**Your goal:** Write out the records below from the first line through the line containing "(653, 542) = (335, 323): orange", leaving out any pictures.

----------------

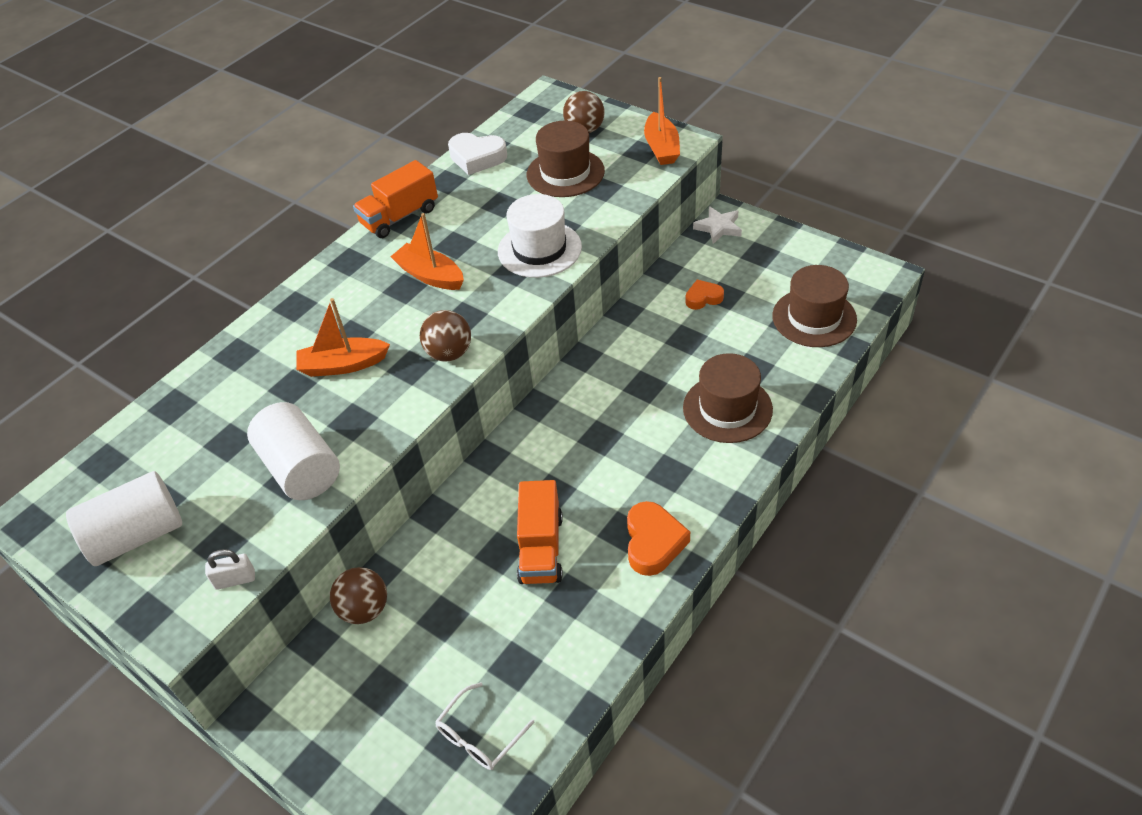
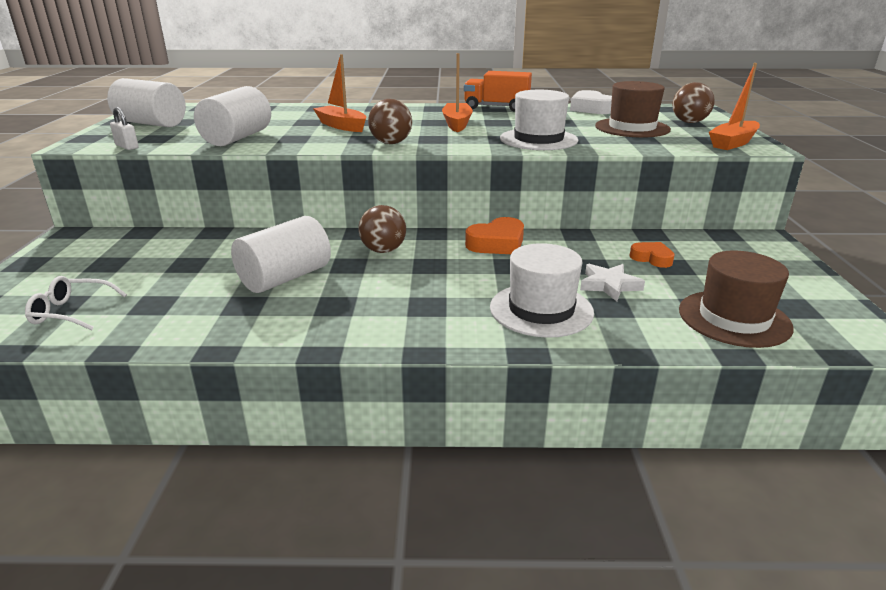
camera: 50 degrees right, 20 degrees down
(364, 609) = (179, 238): brown ball -> brown ball (383, 250)
(541, 548) = (285, 278): orange truck -> white cylinder
(653, 542) = (335, 323): orange heart -> orange heart (497, 243)
(718, 227) = (744, 240): white star -> white star (609, 285)
(727, 408) = (541, 310): brown hat -> white hat

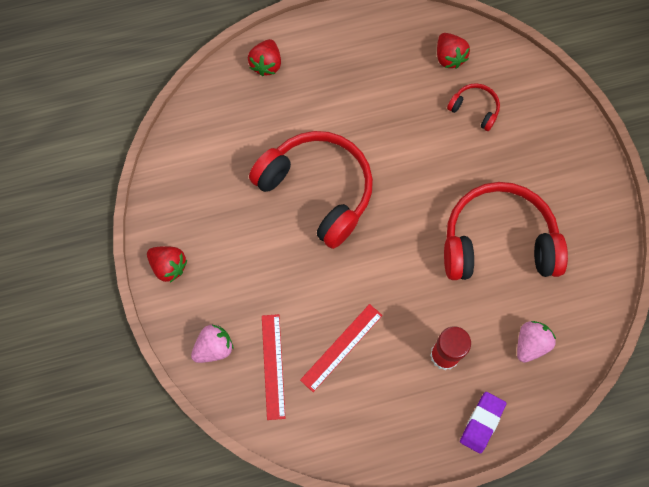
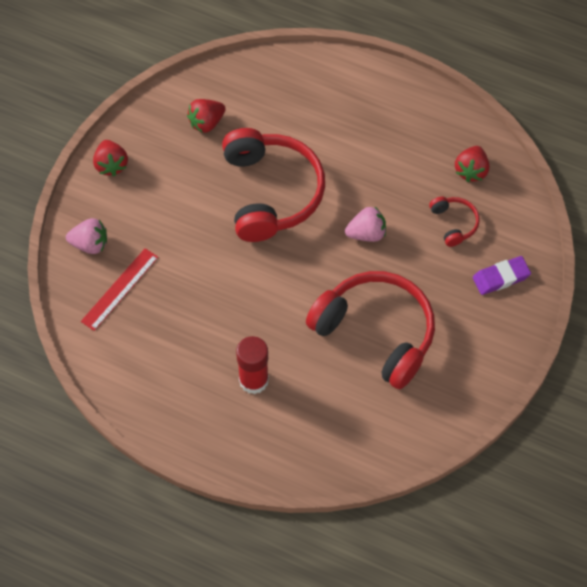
camera: 40 degrees right, 10 degrees down
(266, 64) = (319, 75): red strawberry -> red strawberry (206, 123)
(341, 347) = (182, 314): red ruler -> none
(482, 422) = (235, 449): purple eraser -> purple eraser (501, 277)
(530, 344) = (329, 424): pink strawberry -> pink strawberry (366, 233)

----------------

**Solution:**
camera: 50 degrees right, 20 degrees down
(364, 609) = (179, 238): brown ball -> brown ball (383, 250)
(541, 548) = (285, 278): orange truck -> white cylinder
(653, 542) = (335, 323): orange heart -> orange heart (497, 243)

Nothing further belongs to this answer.